(Entries taken from a collection)
# # # # # # #

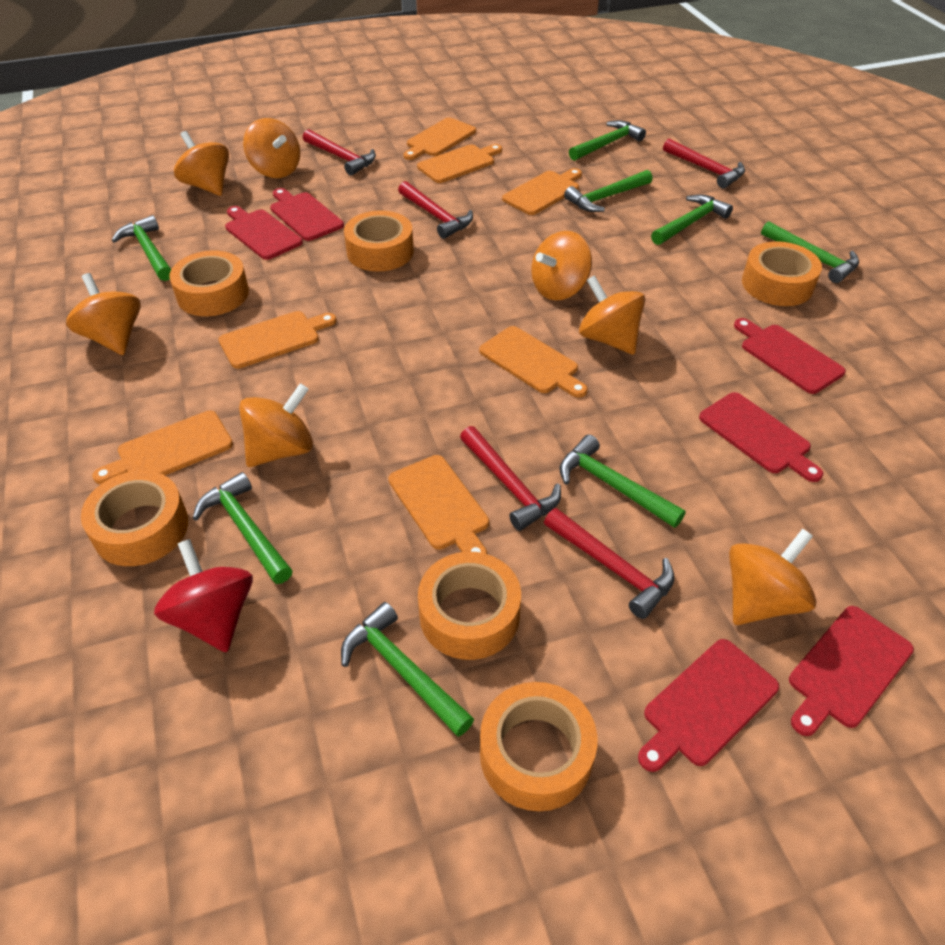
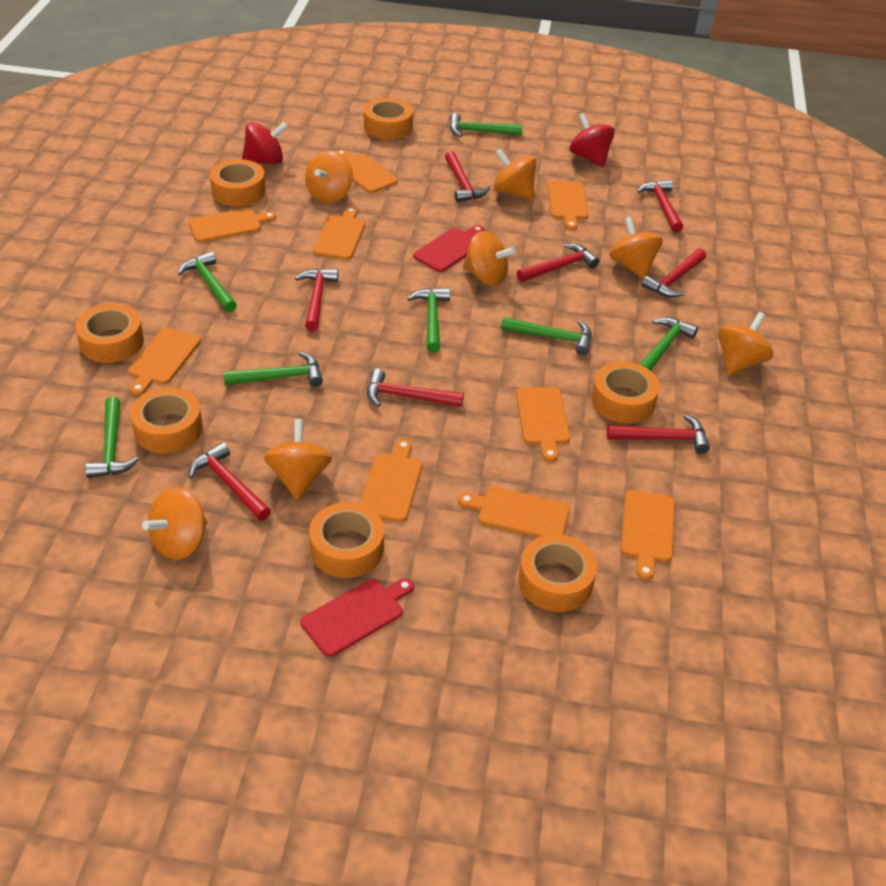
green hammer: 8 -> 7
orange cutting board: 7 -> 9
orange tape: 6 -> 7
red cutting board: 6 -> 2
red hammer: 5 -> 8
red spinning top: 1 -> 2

# # # # # # #

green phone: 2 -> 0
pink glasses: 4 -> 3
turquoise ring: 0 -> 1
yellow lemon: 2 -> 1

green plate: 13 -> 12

# # # # # # #

(TO DO): Line count for "cutting": determine it from the data and answer with the number by itself.

(ANSWER TO THIS EXERCISE): 2